__Instructions to follow__: Which of the lines in the records below hold the string "right"? Copy every one of them.

-------- Records shown

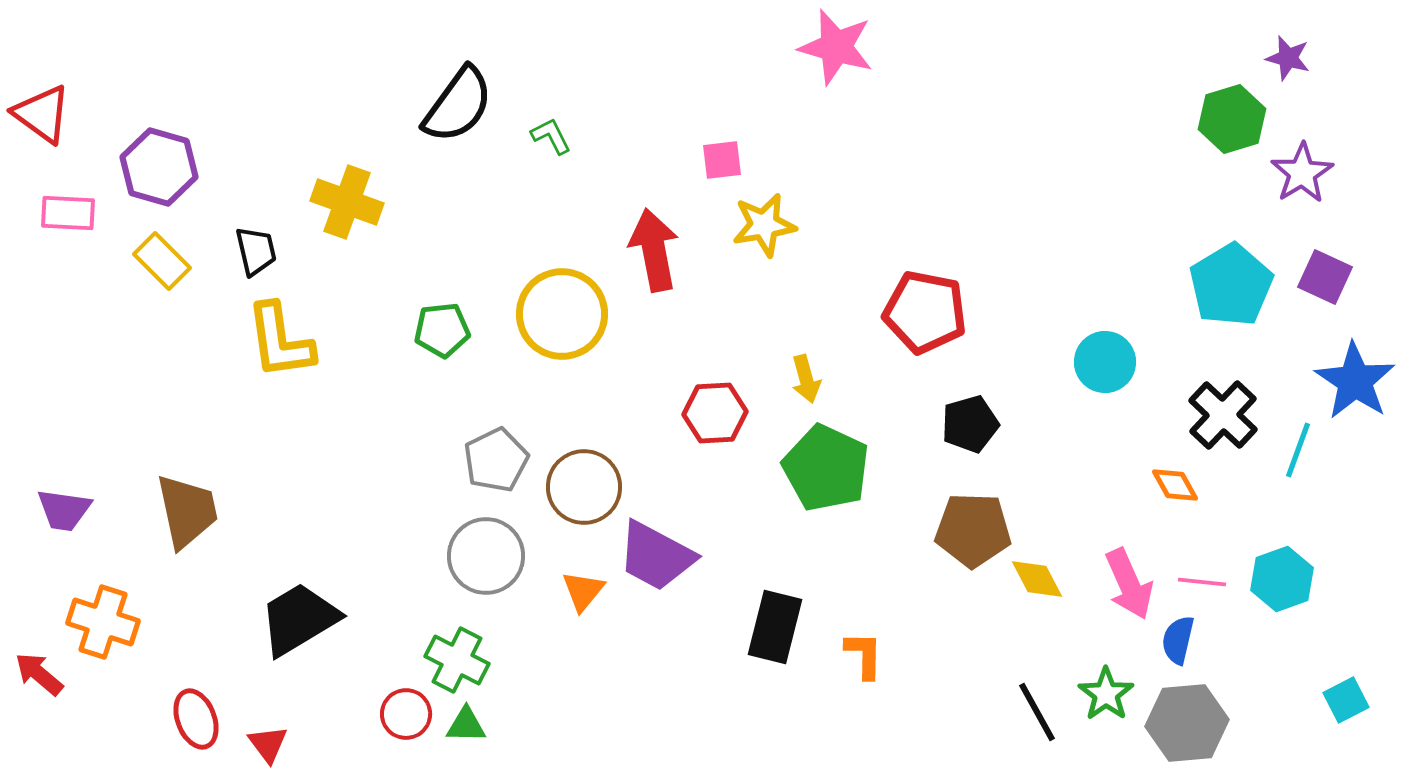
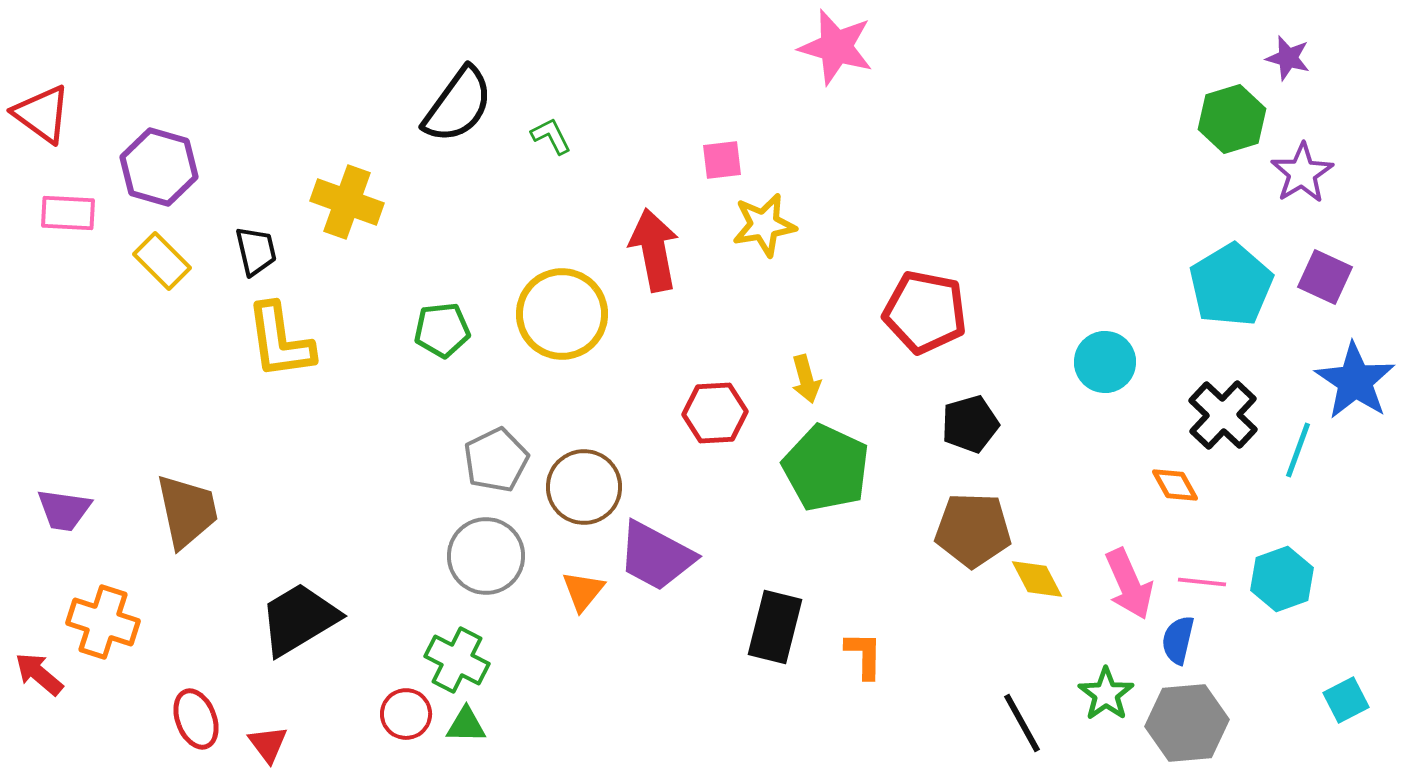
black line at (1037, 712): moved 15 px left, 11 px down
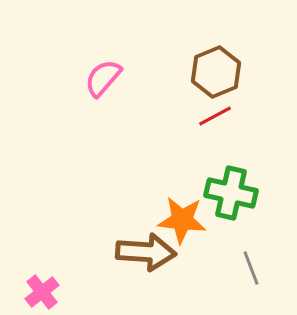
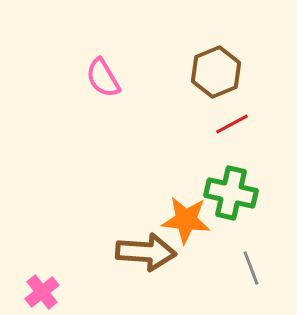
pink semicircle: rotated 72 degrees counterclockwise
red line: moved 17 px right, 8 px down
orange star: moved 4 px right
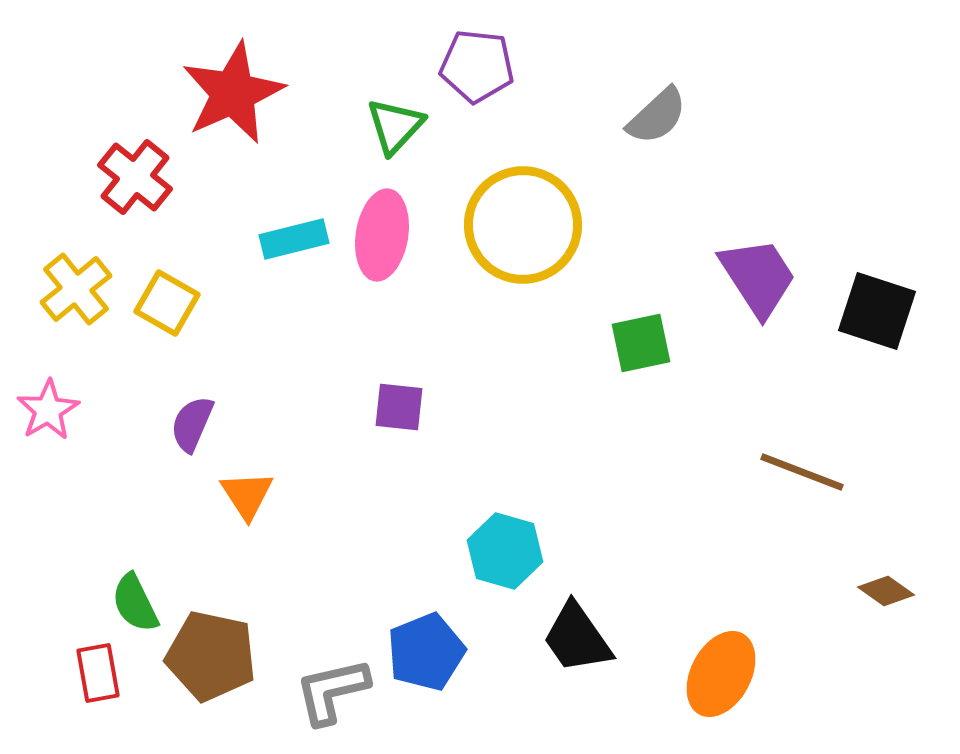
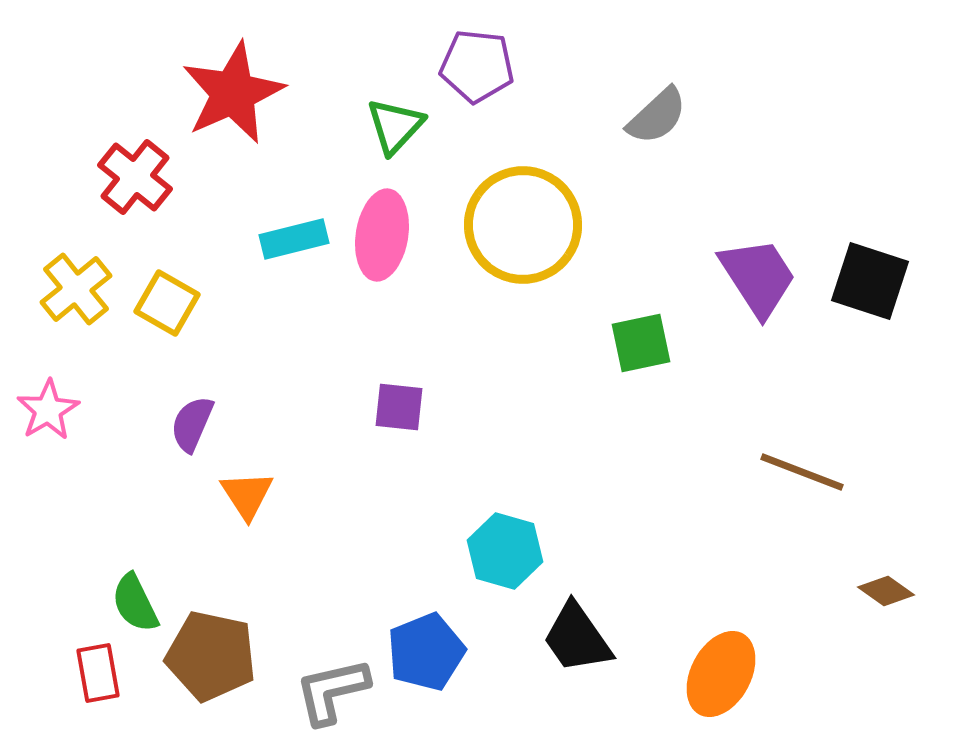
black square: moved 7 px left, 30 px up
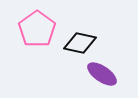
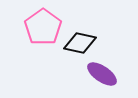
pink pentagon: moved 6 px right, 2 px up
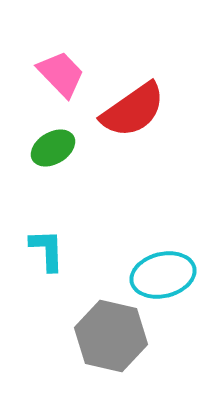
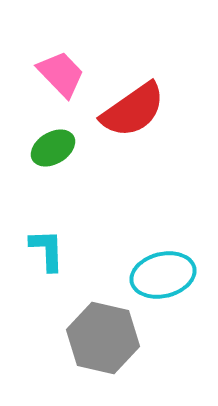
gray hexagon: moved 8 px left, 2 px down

----------------

__Answer space__:
red line: moved 17 px right, 8 px down
orange star: moved 4 px right
pink pentagon: moved 6 px right, 2 px up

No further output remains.